RECORDS FOR THE TASK START

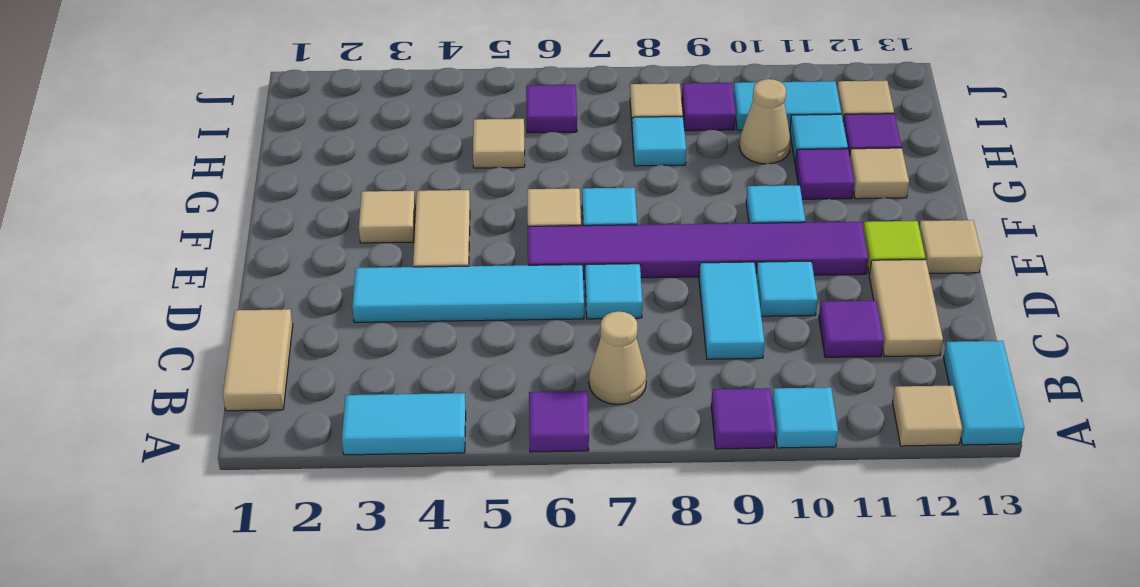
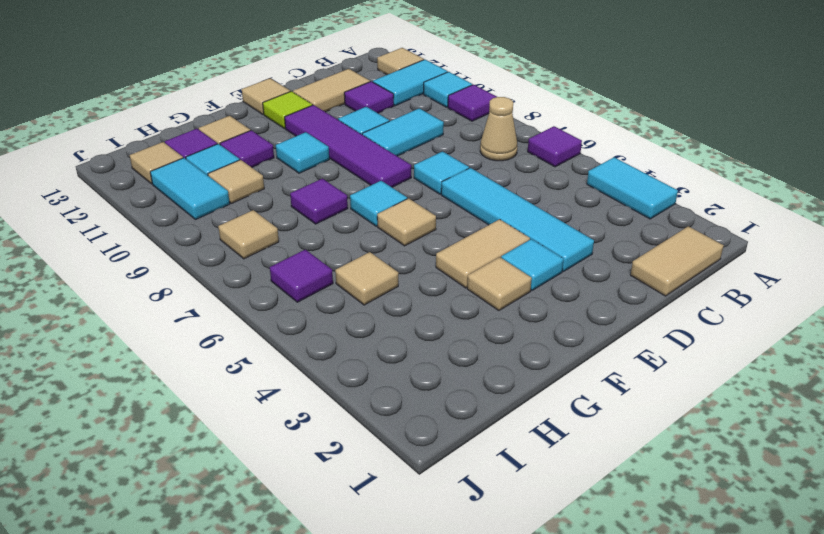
cyan tile A13:B13 level 1 -> cyan tile A11:B11 level 1
purple tile E6:E11 level 1 -> purple tile E8:E11 level 1
cyan tile H8 level 1 -> cyan tile E3 level 1
tan cone H10 level 1 -> tan tile H10 level 1
purple tile I9 level 1 -> purple tile G8 level 1

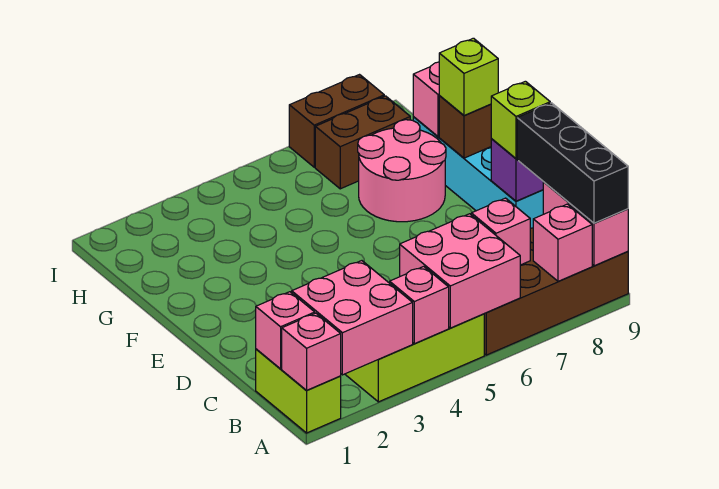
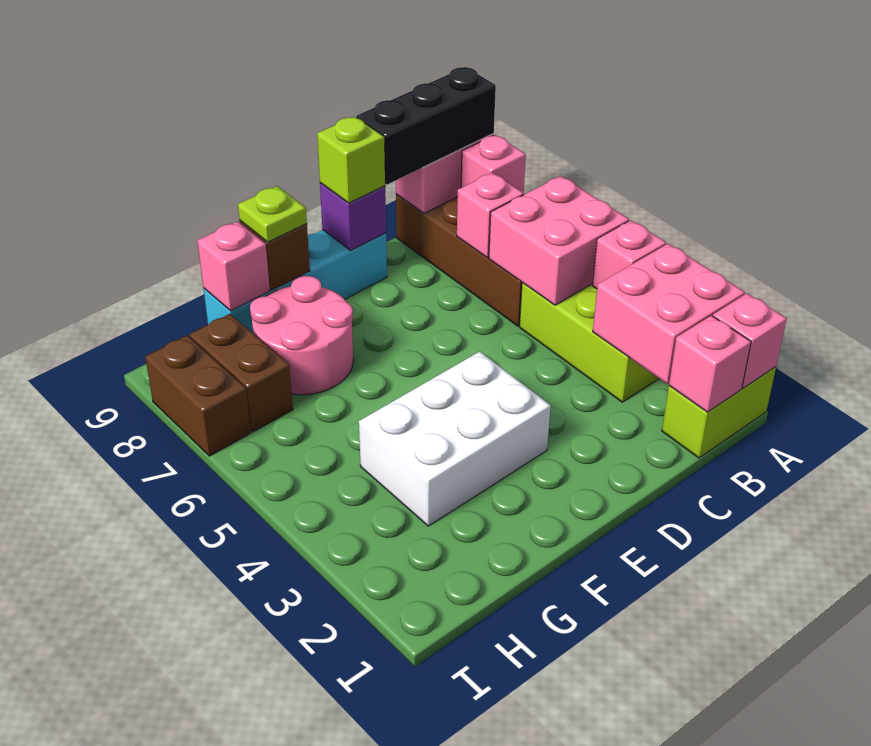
none -> white brick E3:G4 level 1
lime brick F9 level 3 -> lime plate F9 level 3

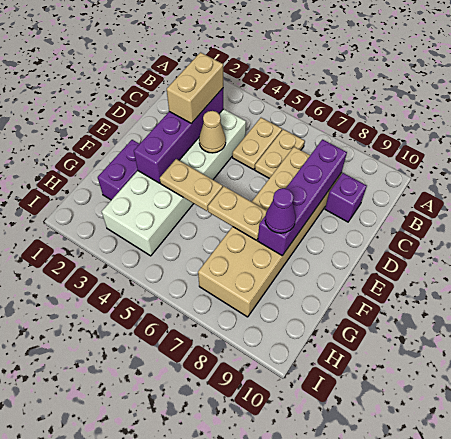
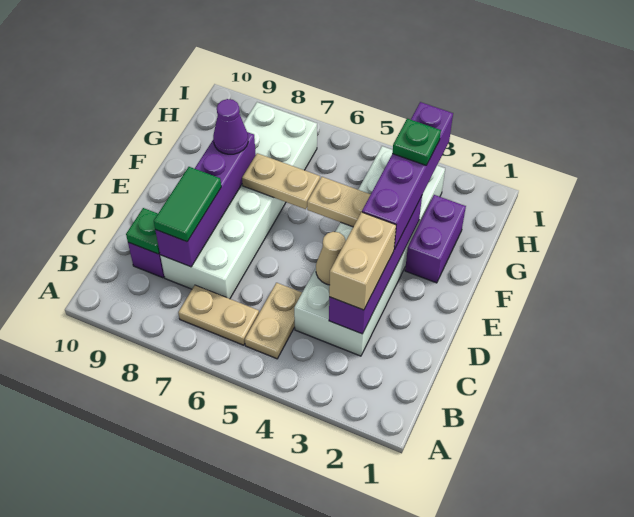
tan plate B6:C6 level 1 -> tan plate B6:B7 level 1
tan brick C7:H8 level 1 -> white brick C7:H8 level 1
none -> green tile C8:D8 level 3
none -> green plate C9 level 2
none -> purple brick E3:H3 level 3
none -> green plate G3 level 4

RECORDS FOR THE TASK END

GOAL OF THE EXERCISE: Reproduce every line of the data above, exactly as it stands, but not the pictures.

YOUR RESPONSE:
cyan tile A13:B13 level 1 -> cyan tile A11:B11 level 1
purple tile E6:E11 level 1 -> purple tile E8:E11 level 1
cyan tile H8 level 1 -> cyan tile E3 level 1
tan cone H10 level 1 -> tan tile H10 level 1
purple tile I9 level 1 -> purple tile G8 level 1

none -> white brick E3:G4 level 1
lime brick F9 level 3 -> lime plate F9 level 3

tan plate B6:C6 level 1 -> tan plate B6:B7 level 1
tan brick C7:H8 level 1 -> white brick C7:H8 level 1
none -> green tile C8:D8 level 3
none -> green plate C9 level 2
none -> purple brick E3:H3 level 3
none -> green plate G3 level 4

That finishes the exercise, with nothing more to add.